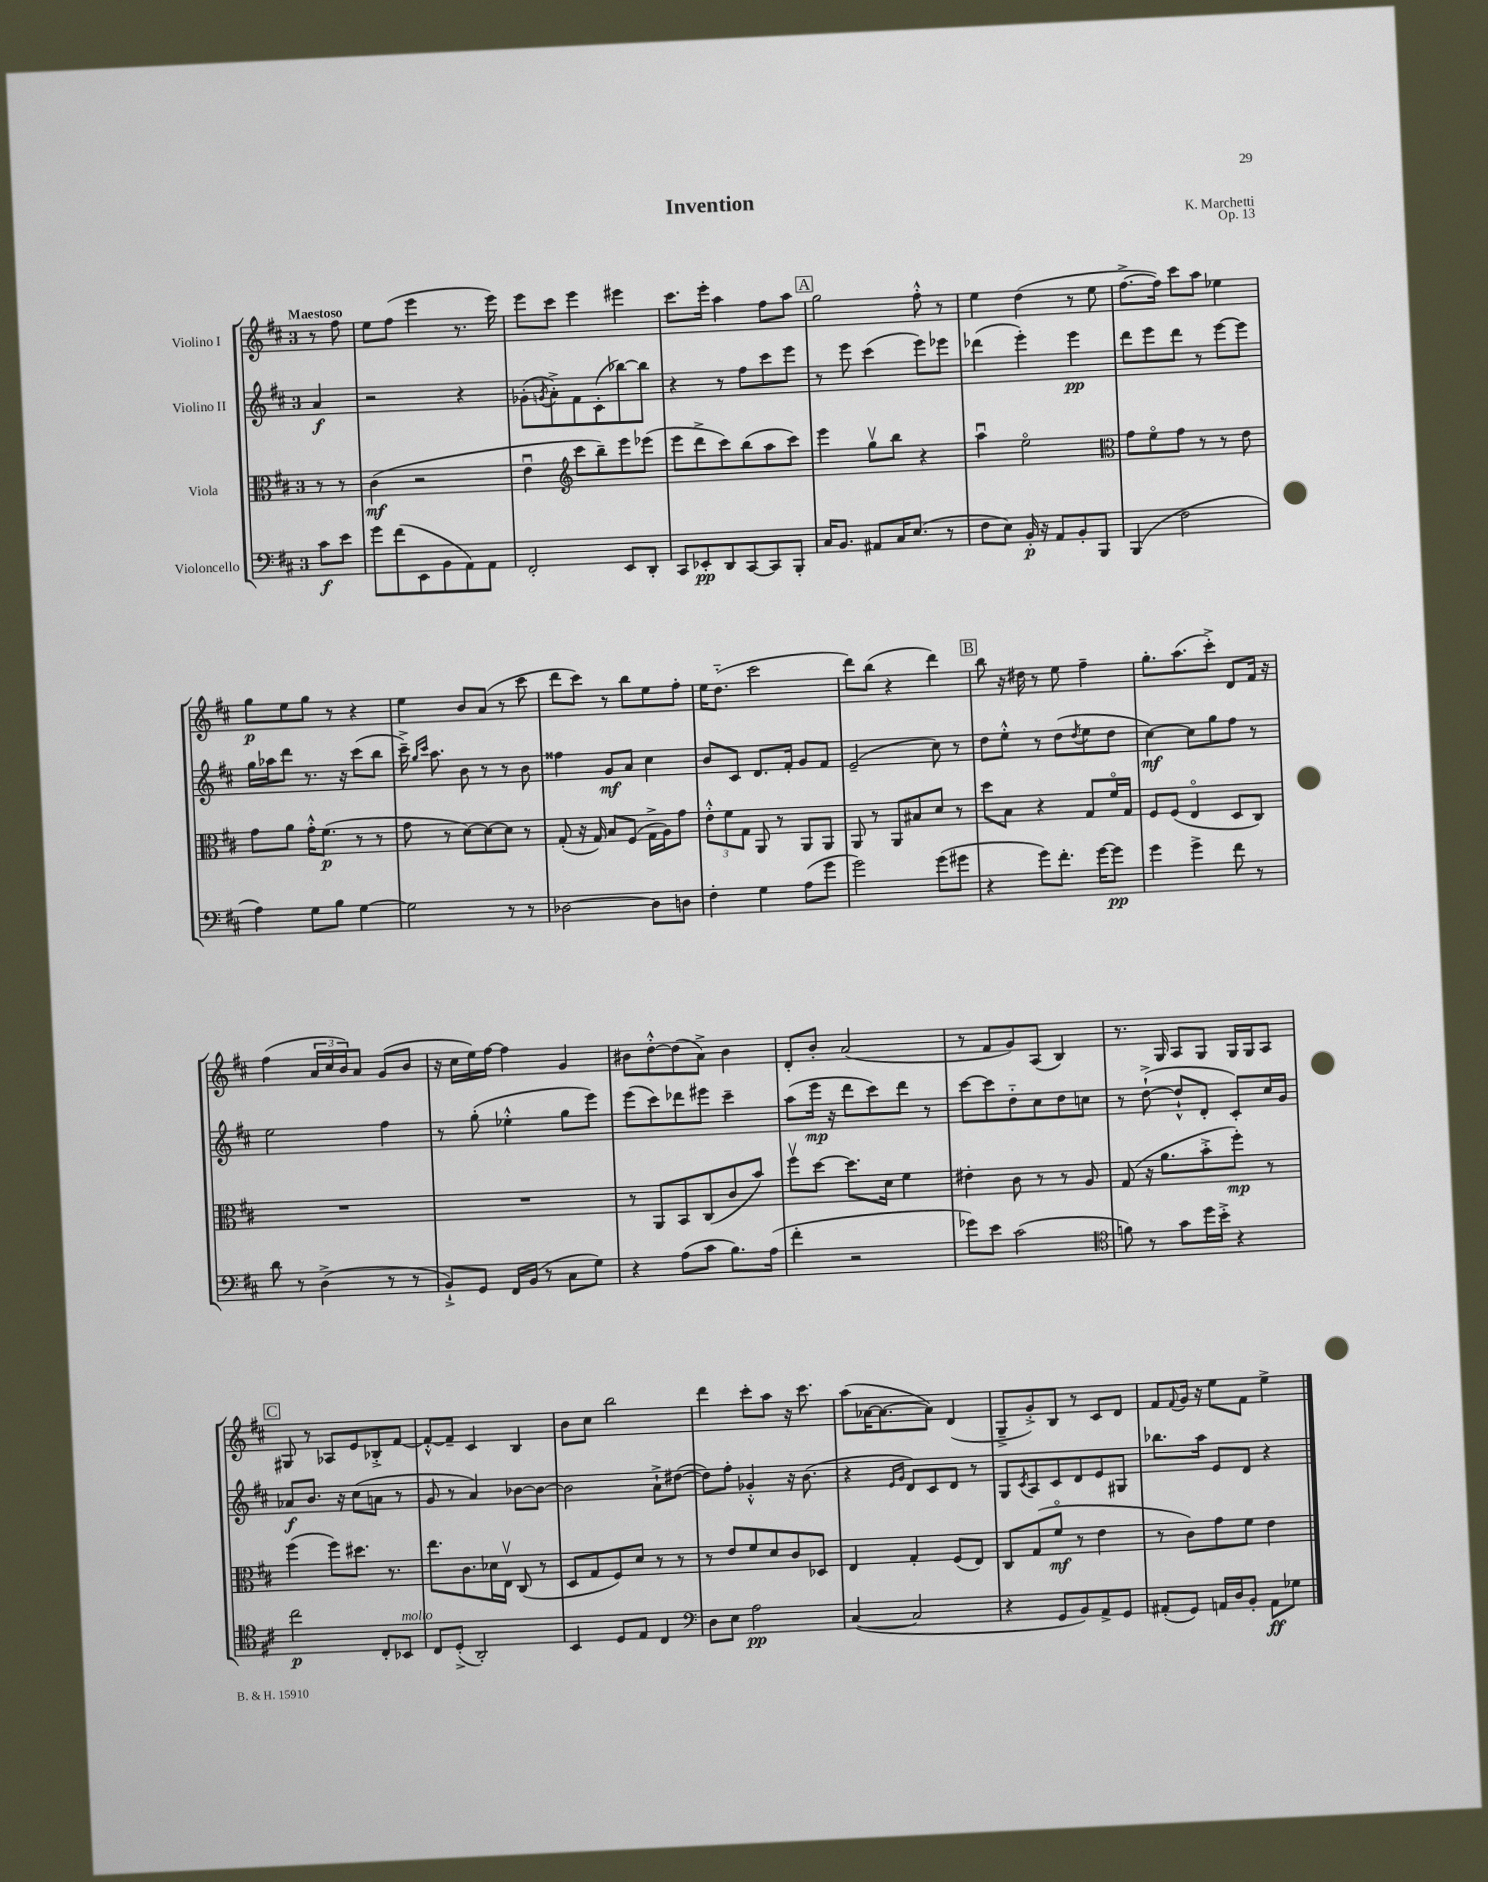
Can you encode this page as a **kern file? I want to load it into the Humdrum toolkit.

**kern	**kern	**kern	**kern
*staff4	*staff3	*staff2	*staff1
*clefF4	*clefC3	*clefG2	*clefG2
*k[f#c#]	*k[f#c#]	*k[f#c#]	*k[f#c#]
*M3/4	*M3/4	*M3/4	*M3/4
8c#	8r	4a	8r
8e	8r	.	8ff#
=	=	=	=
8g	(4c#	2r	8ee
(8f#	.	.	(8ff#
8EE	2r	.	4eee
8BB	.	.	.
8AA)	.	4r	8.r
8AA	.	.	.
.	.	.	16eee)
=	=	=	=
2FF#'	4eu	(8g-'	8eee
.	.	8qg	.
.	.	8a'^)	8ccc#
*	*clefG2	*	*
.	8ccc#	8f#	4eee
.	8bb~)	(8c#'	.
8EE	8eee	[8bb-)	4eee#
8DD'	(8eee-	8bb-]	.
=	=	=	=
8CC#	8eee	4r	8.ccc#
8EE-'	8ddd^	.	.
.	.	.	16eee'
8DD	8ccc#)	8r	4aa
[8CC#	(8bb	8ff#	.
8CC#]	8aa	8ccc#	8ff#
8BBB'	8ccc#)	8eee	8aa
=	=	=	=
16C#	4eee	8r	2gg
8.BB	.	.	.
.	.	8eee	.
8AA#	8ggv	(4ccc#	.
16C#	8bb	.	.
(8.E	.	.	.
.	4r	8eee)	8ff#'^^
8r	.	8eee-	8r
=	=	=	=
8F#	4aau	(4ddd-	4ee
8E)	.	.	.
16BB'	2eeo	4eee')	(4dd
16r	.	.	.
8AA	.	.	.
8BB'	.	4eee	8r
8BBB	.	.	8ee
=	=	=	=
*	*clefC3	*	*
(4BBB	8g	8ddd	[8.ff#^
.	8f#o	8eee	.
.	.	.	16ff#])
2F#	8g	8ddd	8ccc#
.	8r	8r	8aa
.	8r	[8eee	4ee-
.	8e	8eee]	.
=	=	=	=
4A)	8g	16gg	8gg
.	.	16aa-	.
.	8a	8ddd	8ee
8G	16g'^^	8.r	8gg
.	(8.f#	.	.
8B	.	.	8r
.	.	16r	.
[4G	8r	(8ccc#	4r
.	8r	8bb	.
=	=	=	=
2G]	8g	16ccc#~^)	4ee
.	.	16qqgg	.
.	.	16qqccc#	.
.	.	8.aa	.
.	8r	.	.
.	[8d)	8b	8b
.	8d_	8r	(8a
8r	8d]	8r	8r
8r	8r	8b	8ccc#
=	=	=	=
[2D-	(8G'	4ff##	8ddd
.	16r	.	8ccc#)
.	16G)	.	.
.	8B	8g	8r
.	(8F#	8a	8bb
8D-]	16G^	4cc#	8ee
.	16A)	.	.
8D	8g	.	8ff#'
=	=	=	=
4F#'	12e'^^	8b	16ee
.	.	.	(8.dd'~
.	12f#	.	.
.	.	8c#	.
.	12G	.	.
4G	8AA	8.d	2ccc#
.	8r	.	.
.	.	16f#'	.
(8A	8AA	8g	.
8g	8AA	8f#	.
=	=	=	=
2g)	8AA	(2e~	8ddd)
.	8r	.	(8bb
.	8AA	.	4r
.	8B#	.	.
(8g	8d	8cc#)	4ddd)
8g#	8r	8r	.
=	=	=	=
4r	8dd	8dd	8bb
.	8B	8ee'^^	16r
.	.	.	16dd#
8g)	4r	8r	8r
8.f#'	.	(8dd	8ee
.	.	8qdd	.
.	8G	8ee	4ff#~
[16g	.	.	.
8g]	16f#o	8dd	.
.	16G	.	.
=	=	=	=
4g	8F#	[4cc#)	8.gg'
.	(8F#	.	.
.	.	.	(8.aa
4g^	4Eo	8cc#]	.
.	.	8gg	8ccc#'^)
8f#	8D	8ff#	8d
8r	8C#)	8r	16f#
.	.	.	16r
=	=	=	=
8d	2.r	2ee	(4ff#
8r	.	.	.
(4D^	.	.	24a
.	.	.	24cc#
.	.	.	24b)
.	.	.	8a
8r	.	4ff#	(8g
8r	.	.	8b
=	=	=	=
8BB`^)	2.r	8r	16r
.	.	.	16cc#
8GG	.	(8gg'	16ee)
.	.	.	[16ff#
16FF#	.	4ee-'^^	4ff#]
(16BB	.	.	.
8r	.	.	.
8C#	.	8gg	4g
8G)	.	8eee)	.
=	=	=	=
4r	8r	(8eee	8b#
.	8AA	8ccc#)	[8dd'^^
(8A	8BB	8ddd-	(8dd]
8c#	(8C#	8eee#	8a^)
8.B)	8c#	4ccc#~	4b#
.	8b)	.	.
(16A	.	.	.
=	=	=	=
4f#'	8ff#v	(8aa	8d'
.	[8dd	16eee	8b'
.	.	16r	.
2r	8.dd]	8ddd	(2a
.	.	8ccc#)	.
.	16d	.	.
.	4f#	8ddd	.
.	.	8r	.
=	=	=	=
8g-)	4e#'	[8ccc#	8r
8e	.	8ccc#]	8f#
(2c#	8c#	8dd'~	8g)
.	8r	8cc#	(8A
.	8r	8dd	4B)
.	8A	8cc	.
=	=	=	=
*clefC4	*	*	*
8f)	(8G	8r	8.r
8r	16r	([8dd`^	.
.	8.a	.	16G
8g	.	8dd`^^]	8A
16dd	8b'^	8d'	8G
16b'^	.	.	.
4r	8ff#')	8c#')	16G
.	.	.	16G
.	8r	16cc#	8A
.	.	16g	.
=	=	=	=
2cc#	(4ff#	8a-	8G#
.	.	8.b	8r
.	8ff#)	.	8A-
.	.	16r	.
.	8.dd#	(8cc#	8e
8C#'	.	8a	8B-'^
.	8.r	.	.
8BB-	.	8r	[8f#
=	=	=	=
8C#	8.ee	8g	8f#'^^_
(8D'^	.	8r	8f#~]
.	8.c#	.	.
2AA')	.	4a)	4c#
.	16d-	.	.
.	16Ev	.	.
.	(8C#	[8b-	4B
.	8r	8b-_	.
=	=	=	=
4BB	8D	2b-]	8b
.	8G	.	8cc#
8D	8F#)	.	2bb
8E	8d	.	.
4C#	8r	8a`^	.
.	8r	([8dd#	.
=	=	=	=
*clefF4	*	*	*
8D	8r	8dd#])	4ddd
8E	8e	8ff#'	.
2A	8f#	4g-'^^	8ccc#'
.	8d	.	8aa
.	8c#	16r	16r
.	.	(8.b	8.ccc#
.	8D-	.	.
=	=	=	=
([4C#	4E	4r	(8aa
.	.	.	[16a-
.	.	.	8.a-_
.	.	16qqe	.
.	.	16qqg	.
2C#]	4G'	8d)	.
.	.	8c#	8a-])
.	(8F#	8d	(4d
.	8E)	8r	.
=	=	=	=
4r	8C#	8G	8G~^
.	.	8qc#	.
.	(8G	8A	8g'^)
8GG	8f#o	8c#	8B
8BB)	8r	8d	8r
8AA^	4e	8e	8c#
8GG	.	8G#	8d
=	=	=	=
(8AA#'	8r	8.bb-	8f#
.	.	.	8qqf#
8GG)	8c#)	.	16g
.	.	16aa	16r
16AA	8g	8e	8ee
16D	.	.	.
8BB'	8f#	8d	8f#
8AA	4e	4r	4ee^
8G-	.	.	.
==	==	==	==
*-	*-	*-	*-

*Written problem:* Pick out every line in the records that contains the string "kern". Case counts.

*Exercise result:*
Can you encode this page as a **kern file? I want to load it into the Humdrum toolkit.
**kern	**kern	**kern	**kern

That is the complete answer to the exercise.